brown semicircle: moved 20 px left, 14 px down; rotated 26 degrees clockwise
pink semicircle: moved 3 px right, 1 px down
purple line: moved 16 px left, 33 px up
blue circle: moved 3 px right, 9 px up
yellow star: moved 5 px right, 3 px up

##########

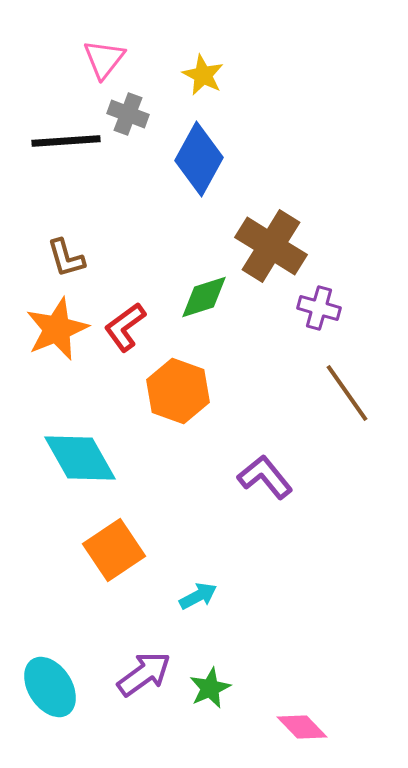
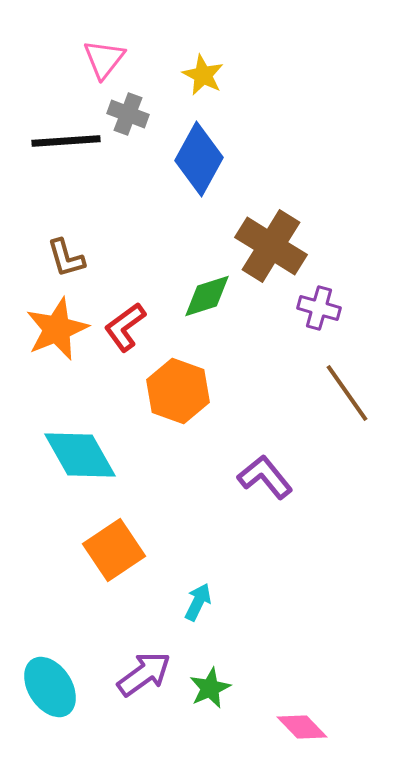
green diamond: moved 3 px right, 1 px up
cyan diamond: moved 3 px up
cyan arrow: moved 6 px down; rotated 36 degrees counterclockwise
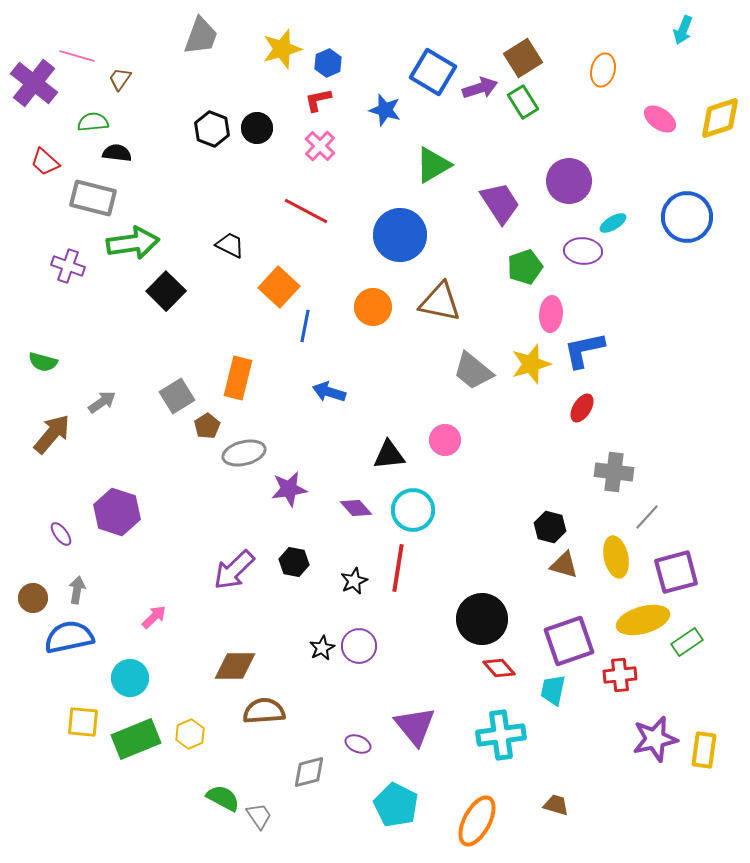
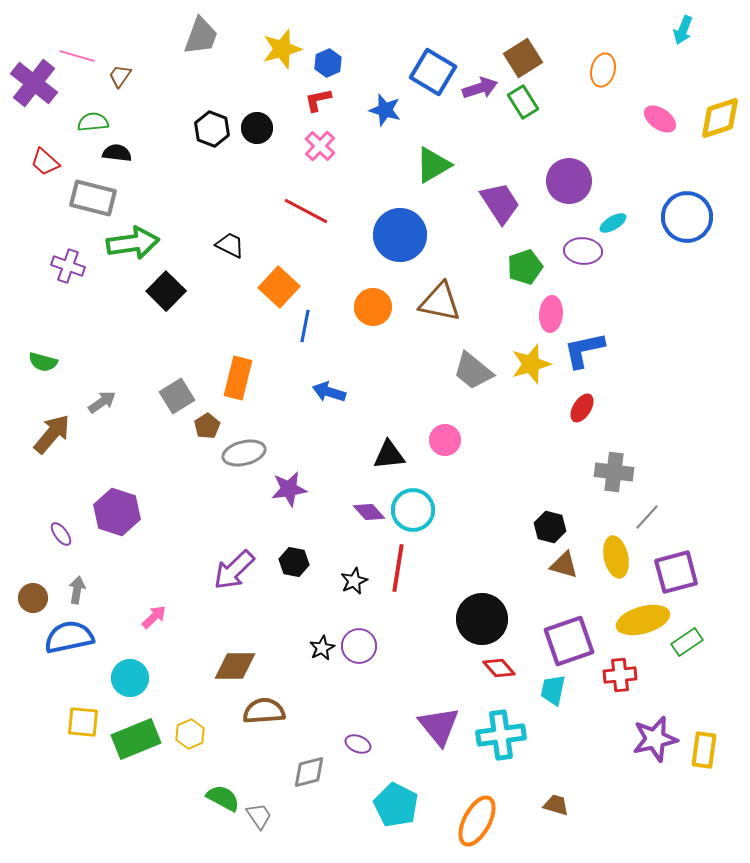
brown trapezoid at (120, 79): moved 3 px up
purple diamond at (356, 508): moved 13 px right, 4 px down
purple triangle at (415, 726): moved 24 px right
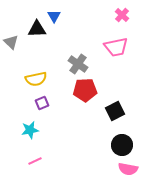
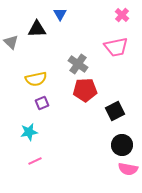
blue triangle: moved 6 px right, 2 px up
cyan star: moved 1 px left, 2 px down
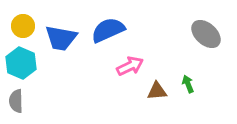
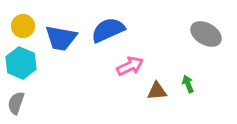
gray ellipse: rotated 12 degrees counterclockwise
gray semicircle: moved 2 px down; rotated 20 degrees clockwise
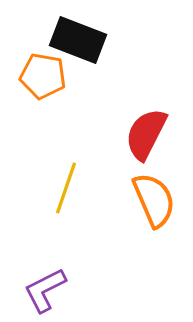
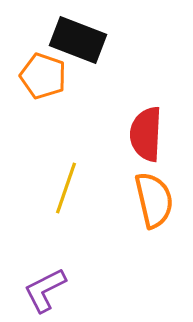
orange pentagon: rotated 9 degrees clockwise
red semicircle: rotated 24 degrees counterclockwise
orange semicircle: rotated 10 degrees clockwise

##########

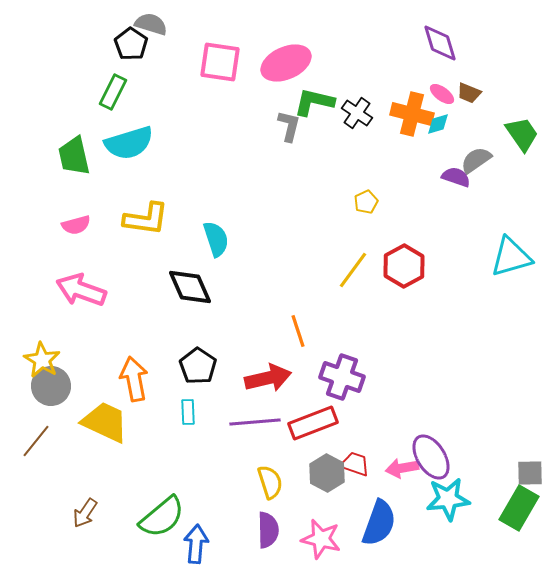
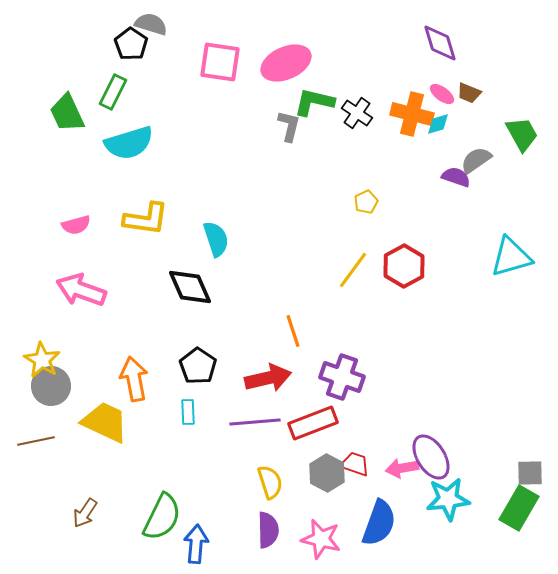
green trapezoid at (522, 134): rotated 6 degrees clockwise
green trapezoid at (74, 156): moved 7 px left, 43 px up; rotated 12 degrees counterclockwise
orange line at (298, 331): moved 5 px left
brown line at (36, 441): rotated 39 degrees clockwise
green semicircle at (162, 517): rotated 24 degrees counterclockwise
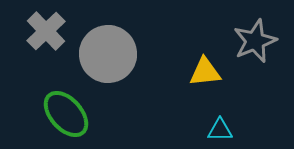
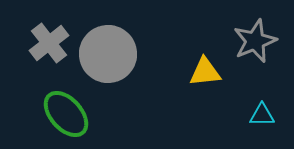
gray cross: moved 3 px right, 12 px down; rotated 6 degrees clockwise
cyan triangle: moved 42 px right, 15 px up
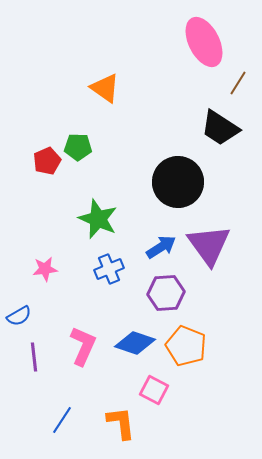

##########

What needs to be done:
Of all the material above, only the lines from the one that has "purple diamond at" down to the one that has "orange semicircle: rotated" are to be written out, exactly and with both ends included. Pictures are skipped.

Solution:
purple diamond at (356, 508): moved 13 px right, 4 px down
purple triangle at (415, 726): moved 24 px right
blue triangle: moved 6 px right, 2 px up
cyan star: moved 1 px left, 2 px down
gray ellipse: rotated 12 degrees counterclockwise
gray semicircle: moved 2 px down; rotated 20 degrees clockwise
orange pentagon: rotated 9 degrees clockwise
red semicircle: rotated 24 degrees counterclockwise
orange semicircle: rotated 10 degrees clockwise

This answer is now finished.